> _EXERCISE REQUIREMENTS_
Read through the records below and copy each line that uses the word "purple".

──────── SUPPLIED RECORDS ────────

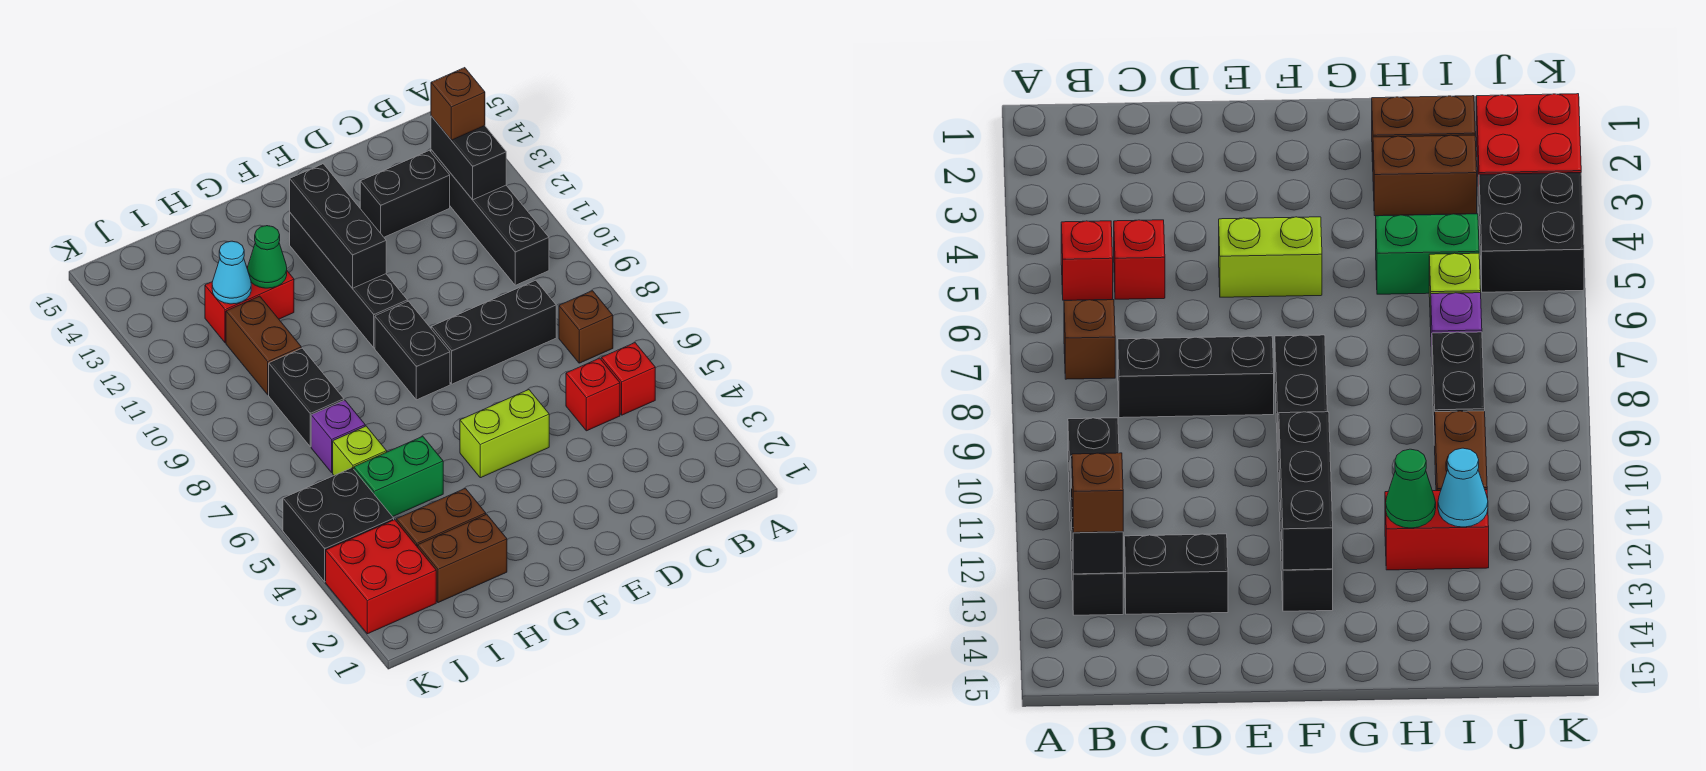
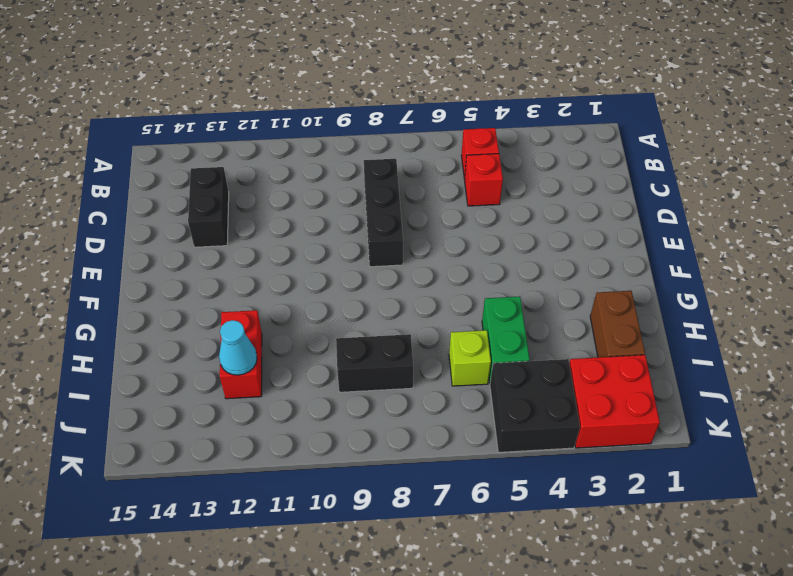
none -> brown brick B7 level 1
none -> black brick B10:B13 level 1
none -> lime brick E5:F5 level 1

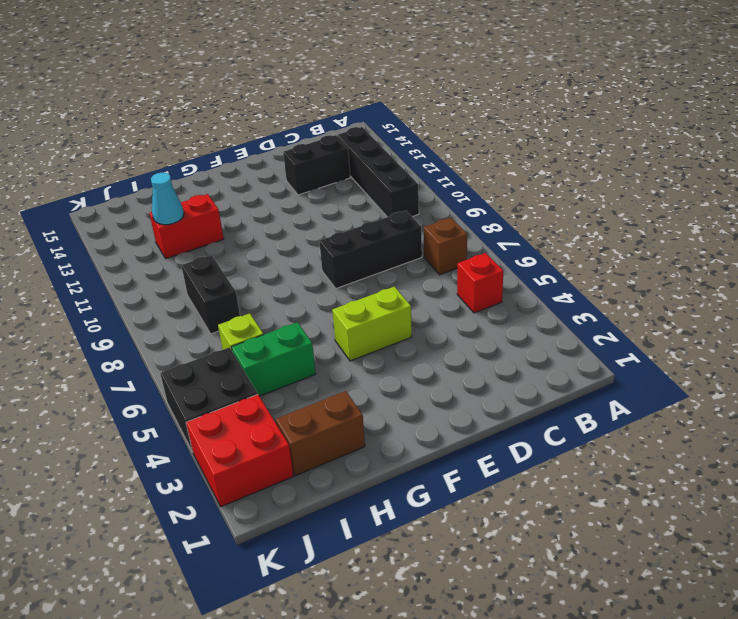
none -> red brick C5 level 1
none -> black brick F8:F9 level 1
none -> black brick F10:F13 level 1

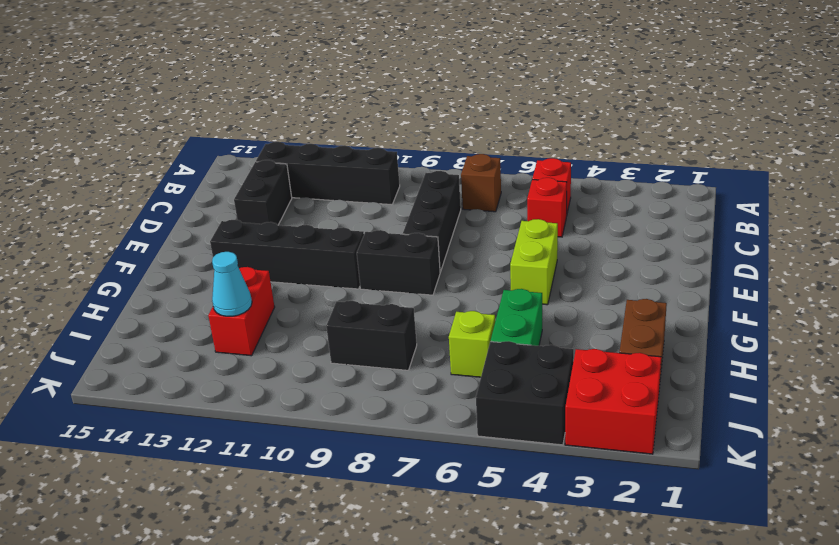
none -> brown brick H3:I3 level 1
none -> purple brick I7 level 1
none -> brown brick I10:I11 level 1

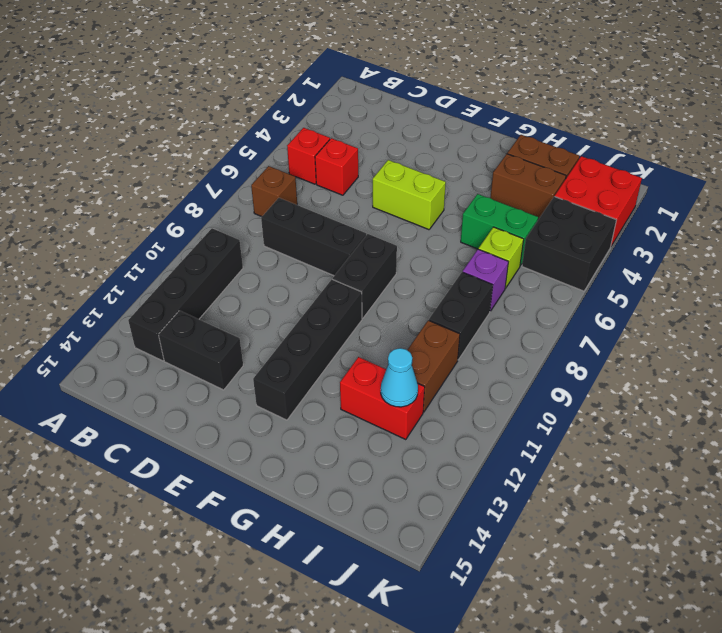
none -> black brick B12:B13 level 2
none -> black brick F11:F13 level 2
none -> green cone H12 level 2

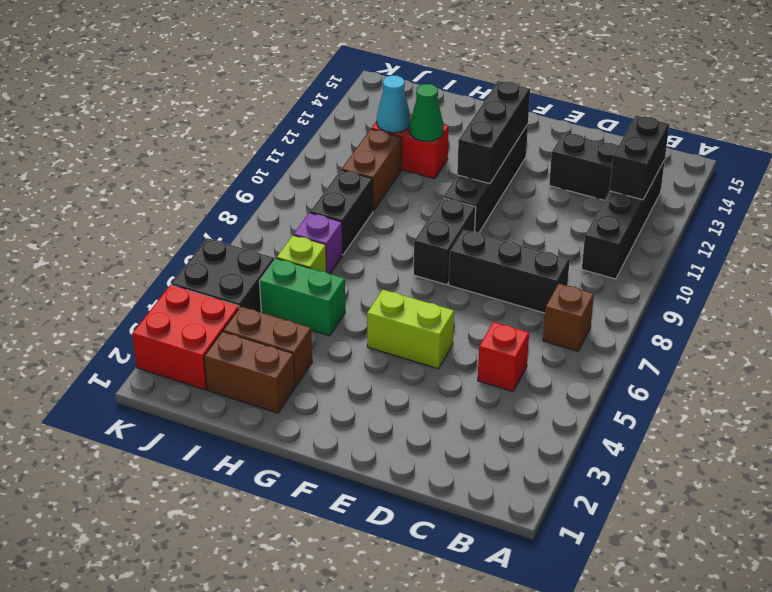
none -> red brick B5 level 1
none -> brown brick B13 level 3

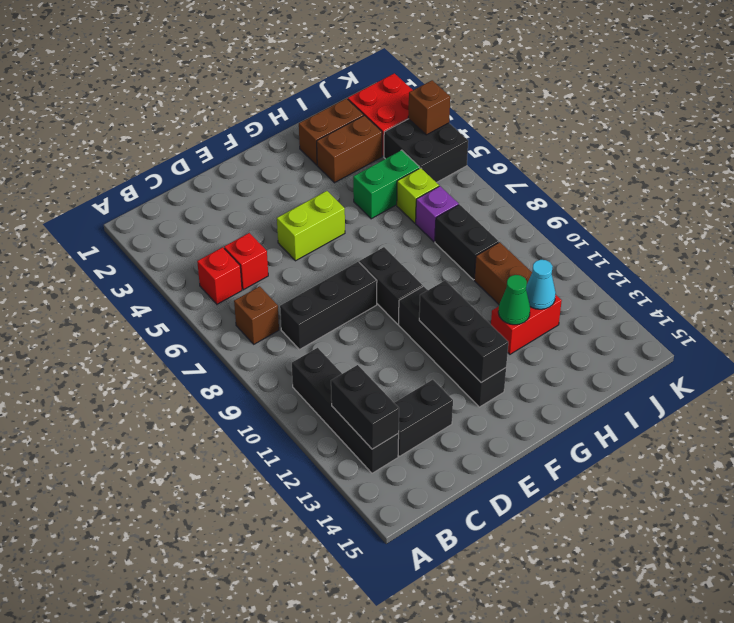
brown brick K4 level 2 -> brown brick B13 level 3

────────
──────── SUPPLIED RECORDS ────────

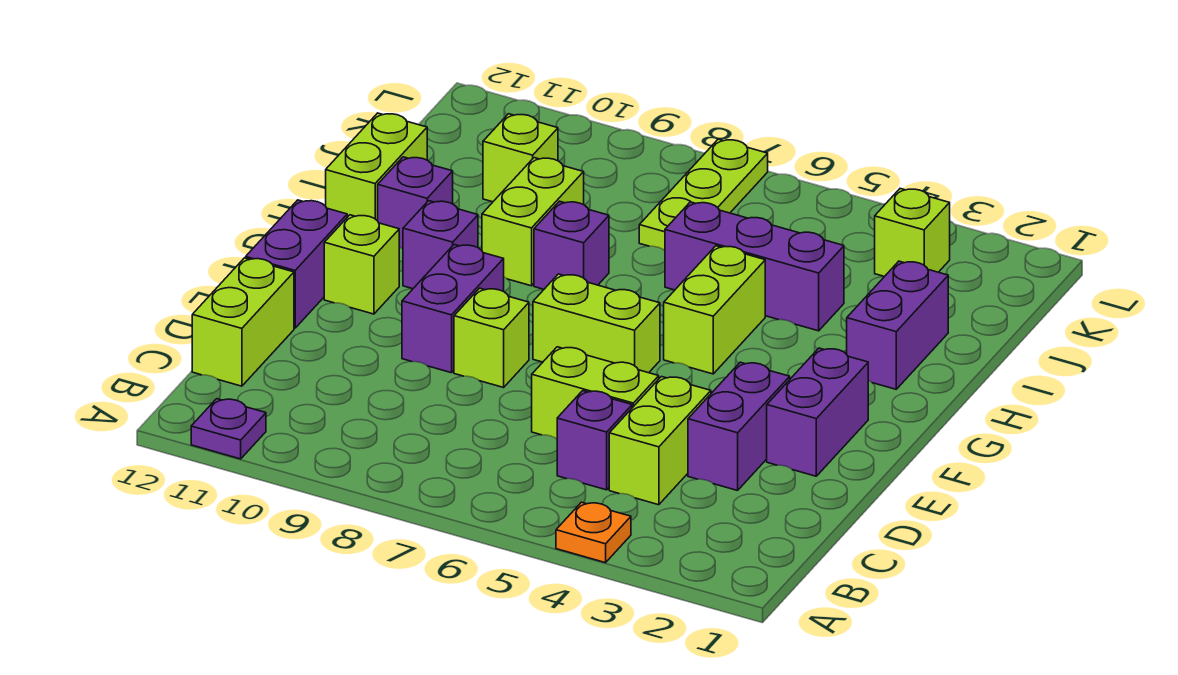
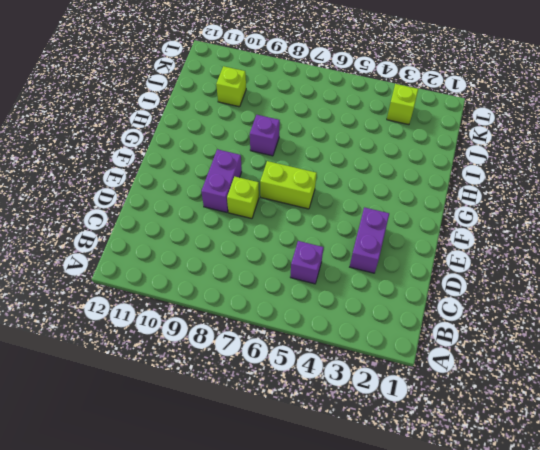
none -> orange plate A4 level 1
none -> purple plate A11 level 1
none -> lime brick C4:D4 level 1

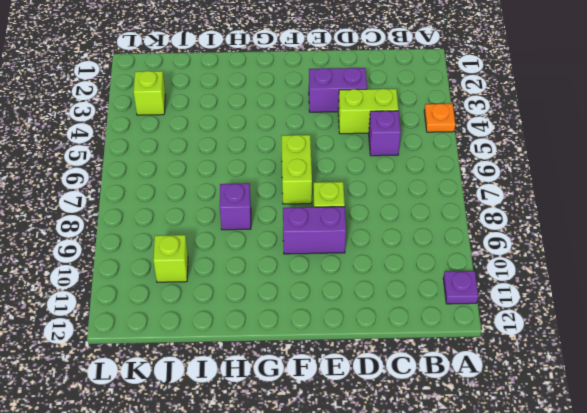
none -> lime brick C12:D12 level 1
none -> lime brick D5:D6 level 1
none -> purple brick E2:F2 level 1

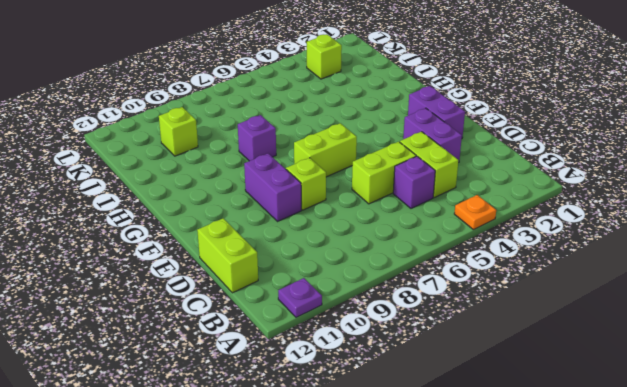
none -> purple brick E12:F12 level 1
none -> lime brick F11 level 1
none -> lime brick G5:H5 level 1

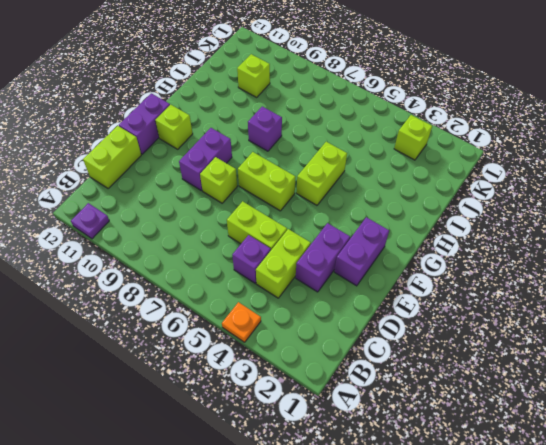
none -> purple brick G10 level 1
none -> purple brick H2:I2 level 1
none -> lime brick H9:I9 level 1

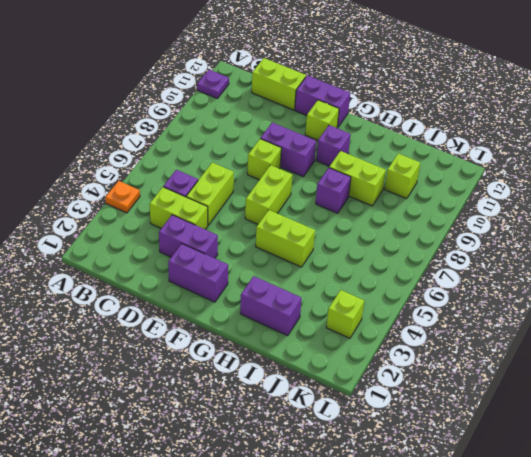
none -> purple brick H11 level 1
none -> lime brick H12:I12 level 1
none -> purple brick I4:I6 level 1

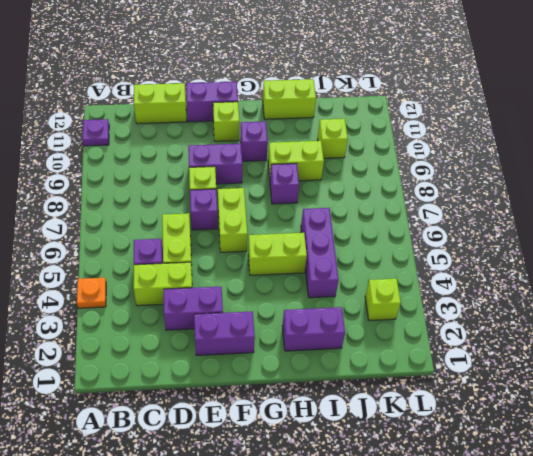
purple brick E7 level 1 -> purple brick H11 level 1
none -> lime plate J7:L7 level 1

────────
──────── SUPPLIED RECORDS ────────

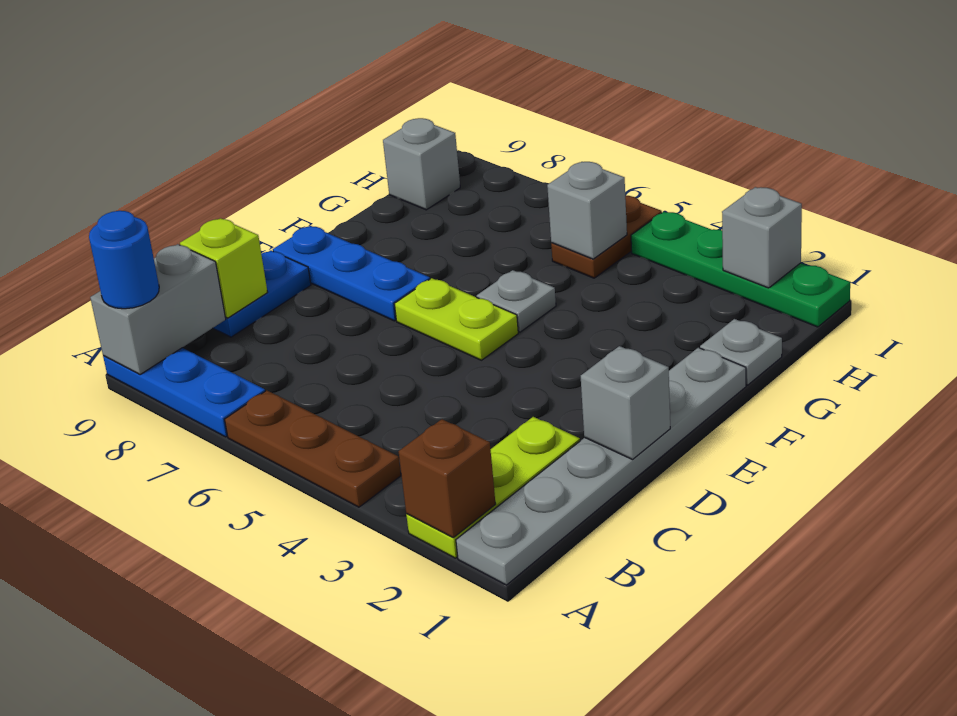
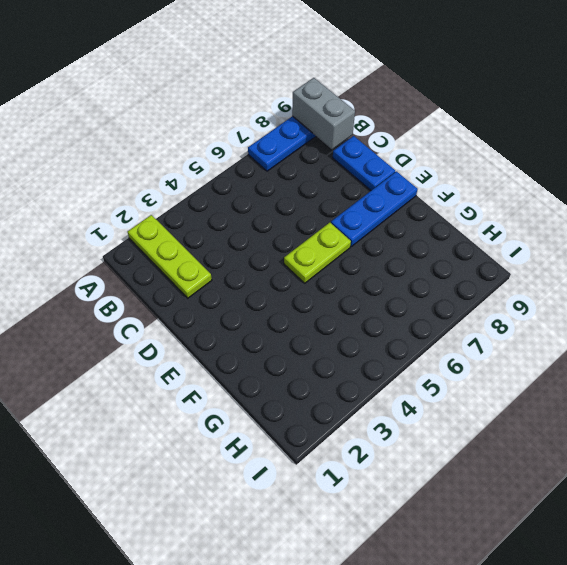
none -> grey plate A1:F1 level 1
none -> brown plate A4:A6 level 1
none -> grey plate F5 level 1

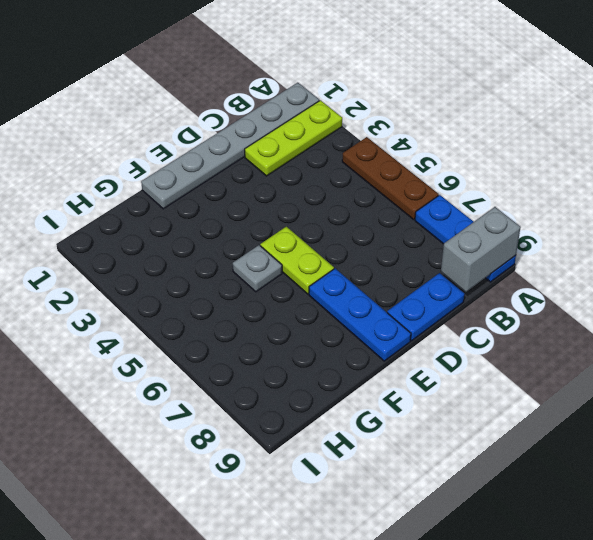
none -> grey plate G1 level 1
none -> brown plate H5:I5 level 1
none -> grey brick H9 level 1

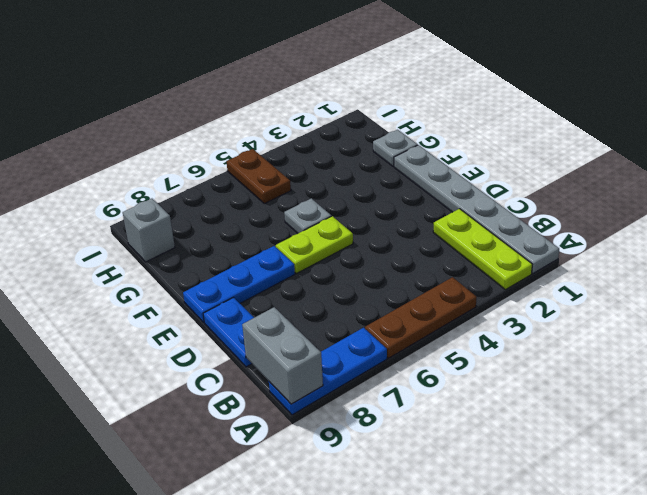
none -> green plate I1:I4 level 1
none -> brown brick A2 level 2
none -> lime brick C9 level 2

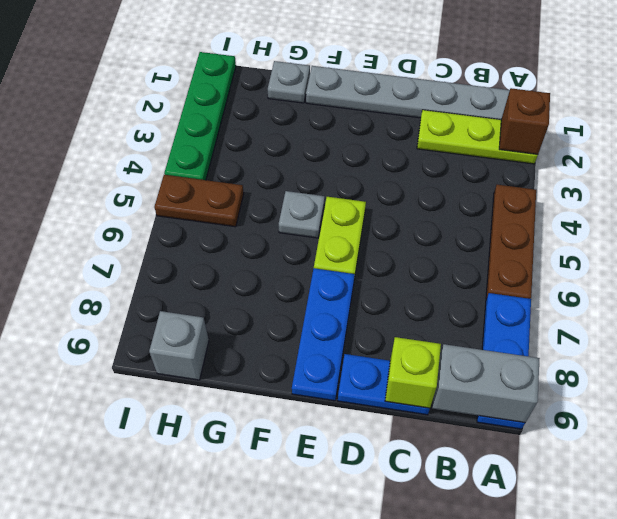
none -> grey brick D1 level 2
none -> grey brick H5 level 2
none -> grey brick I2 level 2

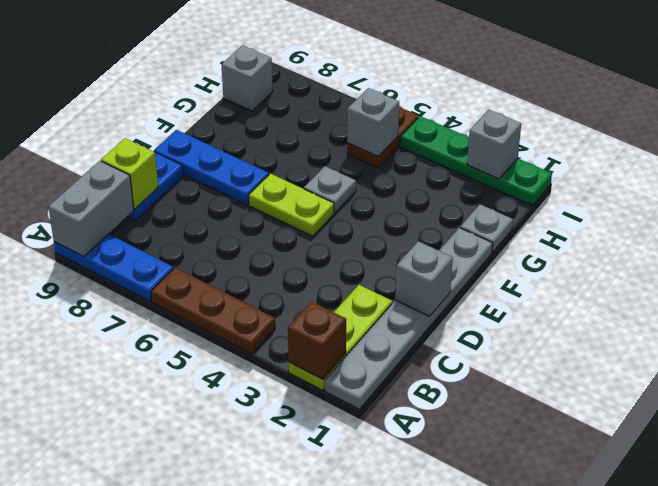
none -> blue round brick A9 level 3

────────

> _EXERCISE ANSWER_
none -> purple brick I7 level 1
none -> purple plate A11 level 1
none -> purple brick E2:F2 level 1
none -> purple brick E12:F12 level 1
none -> purple brick G10 level 1
none -> purple brick H2:I2 level 1
none -> purple brick H11 level 1
none -> purple brick I4:I6 level 1
purple brick E7 level 1 -> purple brick H11 level 1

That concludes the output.